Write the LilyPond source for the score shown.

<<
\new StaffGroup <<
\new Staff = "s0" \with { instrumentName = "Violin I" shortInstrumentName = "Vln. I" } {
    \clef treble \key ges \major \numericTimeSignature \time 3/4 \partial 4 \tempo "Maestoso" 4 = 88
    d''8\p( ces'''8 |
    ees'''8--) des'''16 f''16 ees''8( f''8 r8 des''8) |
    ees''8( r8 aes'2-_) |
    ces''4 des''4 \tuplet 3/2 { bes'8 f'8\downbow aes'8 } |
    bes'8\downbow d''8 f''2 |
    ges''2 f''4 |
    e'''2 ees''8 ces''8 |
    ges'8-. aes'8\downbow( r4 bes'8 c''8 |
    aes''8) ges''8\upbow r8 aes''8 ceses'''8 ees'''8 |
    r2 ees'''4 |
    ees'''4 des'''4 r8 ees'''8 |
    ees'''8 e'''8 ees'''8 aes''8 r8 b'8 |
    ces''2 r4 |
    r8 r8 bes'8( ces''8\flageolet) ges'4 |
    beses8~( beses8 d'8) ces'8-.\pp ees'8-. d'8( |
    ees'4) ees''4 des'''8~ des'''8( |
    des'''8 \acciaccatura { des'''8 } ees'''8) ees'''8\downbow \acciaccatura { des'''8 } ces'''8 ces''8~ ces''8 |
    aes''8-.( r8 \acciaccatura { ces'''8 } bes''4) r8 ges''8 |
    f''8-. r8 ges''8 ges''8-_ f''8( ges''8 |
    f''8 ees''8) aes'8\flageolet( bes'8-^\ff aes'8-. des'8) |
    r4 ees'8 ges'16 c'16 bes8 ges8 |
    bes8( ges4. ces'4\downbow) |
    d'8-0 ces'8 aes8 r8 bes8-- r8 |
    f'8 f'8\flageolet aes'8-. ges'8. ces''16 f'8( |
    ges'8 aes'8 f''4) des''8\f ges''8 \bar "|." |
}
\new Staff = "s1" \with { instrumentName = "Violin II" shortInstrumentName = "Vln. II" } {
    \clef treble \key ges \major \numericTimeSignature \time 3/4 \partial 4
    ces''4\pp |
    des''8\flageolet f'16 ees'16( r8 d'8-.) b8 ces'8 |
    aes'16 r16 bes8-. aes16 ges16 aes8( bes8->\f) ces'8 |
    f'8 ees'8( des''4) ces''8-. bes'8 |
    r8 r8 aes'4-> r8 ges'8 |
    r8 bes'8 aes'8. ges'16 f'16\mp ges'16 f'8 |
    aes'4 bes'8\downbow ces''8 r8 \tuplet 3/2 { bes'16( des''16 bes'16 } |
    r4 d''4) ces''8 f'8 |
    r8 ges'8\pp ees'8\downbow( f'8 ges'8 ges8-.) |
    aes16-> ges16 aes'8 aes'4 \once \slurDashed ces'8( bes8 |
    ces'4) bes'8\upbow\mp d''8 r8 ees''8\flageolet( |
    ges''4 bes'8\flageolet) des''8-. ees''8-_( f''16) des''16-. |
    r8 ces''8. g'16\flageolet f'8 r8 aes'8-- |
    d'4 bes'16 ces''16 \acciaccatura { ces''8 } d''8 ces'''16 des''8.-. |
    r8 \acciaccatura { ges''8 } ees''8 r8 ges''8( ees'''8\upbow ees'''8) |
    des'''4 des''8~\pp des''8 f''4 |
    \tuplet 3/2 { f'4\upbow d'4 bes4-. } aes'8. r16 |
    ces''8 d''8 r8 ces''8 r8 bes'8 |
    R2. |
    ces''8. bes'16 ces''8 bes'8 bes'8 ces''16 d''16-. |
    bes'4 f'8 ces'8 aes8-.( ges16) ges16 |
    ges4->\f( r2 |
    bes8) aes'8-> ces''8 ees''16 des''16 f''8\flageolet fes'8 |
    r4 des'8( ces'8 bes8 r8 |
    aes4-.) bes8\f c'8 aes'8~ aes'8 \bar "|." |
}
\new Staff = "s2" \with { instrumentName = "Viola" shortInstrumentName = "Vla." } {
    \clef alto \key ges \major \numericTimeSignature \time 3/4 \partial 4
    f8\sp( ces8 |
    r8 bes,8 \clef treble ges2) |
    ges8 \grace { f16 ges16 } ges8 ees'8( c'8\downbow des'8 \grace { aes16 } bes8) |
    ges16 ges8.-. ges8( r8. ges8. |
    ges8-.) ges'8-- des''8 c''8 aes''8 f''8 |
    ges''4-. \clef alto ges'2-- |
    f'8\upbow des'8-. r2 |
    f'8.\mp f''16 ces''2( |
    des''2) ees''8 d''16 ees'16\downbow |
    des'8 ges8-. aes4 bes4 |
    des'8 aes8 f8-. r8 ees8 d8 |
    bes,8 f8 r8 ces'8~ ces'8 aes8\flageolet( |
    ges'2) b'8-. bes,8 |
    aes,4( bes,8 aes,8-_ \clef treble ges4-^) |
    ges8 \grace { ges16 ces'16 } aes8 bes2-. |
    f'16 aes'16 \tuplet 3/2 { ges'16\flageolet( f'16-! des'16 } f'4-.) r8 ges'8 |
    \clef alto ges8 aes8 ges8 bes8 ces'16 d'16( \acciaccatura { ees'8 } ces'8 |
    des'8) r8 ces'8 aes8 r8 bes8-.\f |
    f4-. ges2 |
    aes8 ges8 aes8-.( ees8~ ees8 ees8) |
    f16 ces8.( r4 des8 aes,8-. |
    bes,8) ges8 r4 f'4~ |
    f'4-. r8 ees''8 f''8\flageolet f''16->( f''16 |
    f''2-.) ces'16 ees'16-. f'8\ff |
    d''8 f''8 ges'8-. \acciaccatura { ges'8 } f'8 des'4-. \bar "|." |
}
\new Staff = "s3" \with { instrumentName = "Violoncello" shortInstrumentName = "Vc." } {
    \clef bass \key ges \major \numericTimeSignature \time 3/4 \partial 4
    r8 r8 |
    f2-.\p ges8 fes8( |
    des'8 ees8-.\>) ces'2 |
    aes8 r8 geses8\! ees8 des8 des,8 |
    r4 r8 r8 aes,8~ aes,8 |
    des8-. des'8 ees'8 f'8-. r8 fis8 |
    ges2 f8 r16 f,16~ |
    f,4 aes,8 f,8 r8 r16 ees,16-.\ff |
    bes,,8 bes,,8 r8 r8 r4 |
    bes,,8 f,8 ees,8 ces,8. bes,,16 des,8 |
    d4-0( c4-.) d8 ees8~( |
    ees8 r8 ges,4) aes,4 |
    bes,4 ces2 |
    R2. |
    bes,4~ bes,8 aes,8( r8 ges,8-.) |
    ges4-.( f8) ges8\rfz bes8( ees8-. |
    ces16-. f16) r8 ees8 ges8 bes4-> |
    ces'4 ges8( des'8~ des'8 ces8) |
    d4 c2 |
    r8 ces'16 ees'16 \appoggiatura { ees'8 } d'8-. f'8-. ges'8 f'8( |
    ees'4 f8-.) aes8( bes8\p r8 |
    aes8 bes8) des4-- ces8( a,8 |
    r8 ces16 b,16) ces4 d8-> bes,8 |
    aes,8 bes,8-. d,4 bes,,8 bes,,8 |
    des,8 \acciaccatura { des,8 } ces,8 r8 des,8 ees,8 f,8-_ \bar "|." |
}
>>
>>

= = = =

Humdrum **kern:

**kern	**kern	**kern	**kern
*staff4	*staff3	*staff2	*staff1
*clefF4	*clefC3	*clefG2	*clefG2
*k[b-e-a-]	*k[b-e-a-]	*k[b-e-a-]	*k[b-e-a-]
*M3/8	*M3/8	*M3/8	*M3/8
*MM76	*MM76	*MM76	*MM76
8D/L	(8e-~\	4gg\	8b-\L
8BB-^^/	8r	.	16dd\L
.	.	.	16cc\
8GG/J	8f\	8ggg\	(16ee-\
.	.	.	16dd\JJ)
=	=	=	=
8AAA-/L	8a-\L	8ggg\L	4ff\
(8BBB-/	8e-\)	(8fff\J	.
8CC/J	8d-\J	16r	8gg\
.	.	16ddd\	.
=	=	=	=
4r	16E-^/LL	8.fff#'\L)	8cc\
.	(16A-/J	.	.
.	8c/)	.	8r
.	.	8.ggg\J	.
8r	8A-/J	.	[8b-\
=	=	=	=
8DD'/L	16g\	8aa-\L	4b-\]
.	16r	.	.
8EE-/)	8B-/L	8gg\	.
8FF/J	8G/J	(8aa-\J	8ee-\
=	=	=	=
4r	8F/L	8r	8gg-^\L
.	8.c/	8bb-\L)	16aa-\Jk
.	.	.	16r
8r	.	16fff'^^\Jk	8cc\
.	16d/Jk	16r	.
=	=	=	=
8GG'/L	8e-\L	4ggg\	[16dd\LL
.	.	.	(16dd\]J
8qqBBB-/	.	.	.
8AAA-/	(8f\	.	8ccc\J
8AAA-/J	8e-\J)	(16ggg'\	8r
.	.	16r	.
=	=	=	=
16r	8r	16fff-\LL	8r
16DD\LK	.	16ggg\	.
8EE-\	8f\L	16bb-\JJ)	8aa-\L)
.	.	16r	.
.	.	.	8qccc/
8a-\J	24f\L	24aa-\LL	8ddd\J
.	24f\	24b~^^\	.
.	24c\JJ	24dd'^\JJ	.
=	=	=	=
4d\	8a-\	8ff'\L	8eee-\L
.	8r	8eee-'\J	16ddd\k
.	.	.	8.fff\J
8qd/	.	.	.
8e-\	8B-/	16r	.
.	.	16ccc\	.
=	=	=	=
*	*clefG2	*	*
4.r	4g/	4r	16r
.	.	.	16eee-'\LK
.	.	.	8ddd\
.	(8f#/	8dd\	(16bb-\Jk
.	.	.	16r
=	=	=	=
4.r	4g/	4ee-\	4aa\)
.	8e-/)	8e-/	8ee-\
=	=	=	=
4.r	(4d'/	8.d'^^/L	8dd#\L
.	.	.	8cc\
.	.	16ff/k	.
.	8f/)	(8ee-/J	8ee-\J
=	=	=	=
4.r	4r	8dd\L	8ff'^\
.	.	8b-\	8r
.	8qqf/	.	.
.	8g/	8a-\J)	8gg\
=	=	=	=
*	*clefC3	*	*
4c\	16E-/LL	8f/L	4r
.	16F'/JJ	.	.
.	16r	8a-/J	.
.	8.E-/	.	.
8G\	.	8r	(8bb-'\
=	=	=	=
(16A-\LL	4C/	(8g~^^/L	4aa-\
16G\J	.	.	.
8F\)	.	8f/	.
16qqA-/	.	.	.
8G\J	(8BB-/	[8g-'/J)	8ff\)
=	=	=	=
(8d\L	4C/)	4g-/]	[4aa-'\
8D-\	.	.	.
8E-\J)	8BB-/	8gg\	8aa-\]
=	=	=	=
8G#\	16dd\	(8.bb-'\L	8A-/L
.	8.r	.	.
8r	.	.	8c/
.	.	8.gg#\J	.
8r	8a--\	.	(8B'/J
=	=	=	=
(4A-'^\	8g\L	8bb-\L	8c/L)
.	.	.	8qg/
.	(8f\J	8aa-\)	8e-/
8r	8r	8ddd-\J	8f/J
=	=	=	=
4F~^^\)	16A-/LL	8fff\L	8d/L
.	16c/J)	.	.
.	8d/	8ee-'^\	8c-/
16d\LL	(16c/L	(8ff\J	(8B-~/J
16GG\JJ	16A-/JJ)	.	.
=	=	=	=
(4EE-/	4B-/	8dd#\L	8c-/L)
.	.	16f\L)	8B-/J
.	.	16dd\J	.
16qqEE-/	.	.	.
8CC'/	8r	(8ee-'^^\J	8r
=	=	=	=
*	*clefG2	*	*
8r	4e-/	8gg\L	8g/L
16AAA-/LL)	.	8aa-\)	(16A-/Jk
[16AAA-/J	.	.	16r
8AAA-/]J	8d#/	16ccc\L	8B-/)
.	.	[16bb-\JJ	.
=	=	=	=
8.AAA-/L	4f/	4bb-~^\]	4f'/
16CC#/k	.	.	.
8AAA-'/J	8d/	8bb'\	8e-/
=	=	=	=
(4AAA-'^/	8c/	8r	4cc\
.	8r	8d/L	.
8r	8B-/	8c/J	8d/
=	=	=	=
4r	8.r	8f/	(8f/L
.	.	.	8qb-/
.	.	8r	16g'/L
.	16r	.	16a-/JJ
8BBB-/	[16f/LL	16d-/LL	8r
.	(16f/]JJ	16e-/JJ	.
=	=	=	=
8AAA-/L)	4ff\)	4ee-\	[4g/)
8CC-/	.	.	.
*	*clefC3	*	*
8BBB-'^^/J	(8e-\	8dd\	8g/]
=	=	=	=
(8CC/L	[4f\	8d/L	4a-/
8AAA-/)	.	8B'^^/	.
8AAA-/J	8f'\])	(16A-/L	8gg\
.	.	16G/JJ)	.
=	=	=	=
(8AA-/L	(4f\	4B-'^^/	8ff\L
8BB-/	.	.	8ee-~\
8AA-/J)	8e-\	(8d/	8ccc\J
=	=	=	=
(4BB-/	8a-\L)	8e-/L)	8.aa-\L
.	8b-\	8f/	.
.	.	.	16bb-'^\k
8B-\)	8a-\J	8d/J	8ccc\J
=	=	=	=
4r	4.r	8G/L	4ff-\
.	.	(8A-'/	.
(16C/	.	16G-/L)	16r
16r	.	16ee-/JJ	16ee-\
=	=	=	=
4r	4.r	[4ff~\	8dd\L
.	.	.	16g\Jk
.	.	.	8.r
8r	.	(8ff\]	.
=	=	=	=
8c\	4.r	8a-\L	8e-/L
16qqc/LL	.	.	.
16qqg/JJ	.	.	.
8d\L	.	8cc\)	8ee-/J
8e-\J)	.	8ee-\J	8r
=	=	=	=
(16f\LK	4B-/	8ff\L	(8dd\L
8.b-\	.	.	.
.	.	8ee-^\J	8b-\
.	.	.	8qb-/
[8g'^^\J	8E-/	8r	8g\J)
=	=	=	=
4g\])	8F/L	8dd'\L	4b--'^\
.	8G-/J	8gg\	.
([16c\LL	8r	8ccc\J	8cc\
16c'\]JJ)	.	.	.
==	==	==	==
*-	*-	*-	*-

= = = =

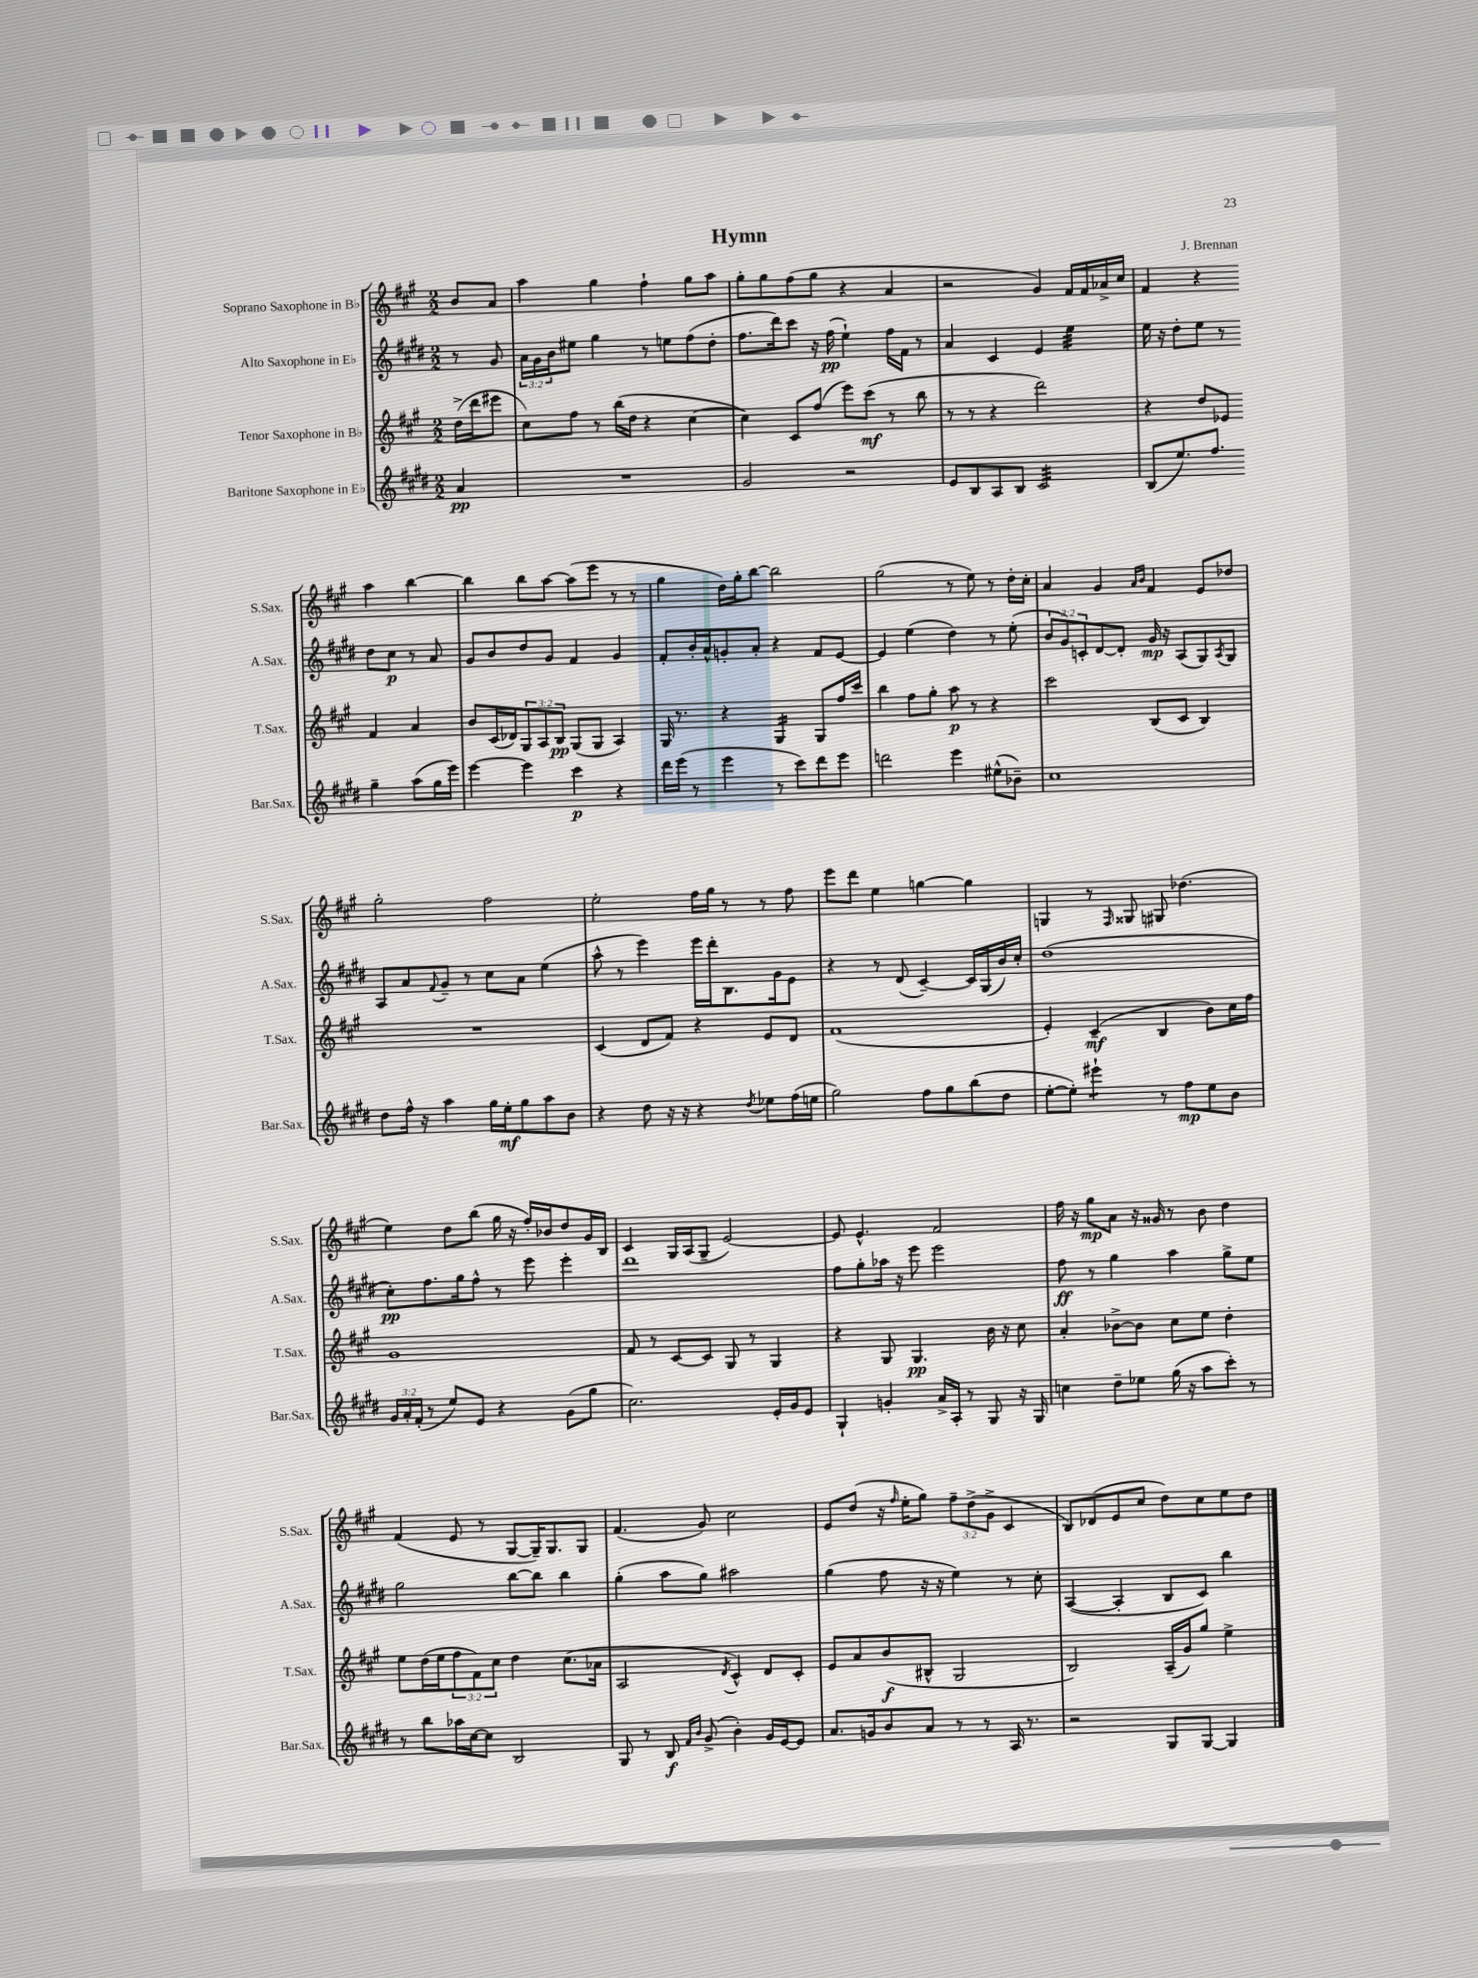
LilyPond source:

= = = =

▶ REQUIREMENT:
Rewrite the rows from the line with "Write the LilyPond" through the line with "bes'8\downbow d''8 f''2 |", replacing "Maestoso" with "Allegro" and leaving everything else unchanged.

▶ TASK RESULT:
Write the LilyPond source for the score shown.

<<
\new StaffGroup <<
\new Staff = "s0" \with { instrumentName = "Violin I" shortInstrumentName = "Vln. I" } {
    \clef treble \key ges \major \numericTimeSignature \time 3/4 \partial 4 \tempo "Allegro" 4 = 88
    d''8\p( ces'''8 |
    ees'''8--) des'''16 f''16 ees''8( f''8 r8 des''8) |
    ees''8( r8 aes'2-_) |
    ces''4 des''4 \tuplet 3/2 { bes'8 f'8\downbow aes'8 } |
    bes'8\downbow d''8 f''2 |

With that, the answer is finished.